* [WORK TASK]
Show every line from the data below that includes "brush".

-------- DATA

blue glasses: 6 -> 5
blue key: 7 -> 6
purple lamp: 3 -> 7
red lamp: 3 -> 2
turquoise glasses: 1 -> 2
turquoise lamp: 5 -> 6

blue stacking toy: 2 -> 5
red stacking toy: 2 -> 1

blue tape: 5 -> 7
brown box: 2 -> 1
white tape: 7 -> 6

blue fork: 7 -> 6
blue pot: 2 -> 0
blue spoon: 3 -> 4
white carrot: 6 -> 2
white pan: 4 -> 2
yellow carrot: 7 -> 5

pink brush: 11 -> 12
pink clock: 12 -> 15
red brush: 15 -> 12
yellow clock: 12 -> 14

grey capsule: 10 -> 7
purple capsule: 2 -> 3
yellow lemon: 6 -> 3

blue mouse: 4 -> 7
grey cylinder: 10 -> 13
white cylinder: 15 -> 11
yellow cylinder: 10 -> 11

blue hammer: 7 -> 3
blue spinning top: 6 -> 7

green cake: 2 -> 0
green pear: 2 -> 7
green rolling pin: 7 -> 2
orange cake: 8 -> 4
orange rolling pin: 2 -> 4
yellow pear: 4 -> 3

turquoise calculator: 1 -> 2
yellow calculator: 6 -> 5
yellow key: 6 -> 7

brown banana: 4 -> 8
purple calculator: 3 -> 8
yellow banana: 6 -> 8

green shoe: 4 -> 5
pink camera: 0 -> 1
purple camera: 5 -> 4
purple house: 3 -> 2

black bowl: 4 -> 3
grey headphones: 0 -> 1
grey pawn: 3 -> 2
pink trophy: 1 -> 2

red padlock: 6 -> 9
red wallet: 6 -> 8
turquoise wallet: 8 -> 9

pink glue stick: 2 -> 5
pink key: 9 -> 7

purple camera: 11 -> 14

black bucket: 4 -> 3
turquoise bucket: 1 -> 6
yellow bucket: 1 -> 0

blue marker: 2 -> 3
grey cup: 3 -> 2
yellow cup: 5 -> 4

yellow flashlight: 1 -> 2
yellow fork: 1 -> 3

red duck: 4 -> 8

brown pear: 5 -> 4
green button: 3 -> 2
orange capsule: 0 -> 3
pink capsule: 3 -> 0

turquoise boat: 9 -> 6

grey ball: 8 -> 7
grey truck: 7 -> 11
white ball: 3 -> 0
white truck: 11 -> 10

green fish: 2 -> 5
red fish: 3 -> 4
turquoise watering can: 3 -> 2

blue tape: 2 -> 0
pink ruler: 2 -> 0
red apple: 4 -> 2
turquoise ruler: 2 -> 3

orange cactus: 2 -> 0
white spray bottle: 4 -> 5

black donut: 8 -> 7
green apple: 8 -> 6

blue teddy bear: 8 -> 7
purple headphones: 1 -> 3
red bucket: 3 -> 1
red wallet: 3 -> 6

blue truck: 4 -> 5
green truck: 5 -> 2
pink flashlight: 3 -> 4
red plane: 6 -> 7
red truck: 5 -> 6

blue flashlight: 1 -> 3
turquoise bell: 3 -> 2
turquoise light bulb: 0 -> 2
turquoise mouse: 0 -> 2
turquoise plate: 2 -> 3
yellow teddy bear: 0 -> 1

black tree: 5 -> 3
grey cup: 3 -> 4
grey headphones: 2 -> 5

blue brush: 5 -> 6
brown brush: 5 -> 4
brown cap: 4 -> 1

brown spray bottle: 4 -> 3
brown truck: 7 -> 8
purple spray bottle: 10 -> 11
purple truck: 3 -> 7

----------------

* [WRITTEN ANSWER]
pink brush: 11 -> 12
red brush: 15 -> 12
blue brush: 5 -> 6
brown brush: 5 -> 4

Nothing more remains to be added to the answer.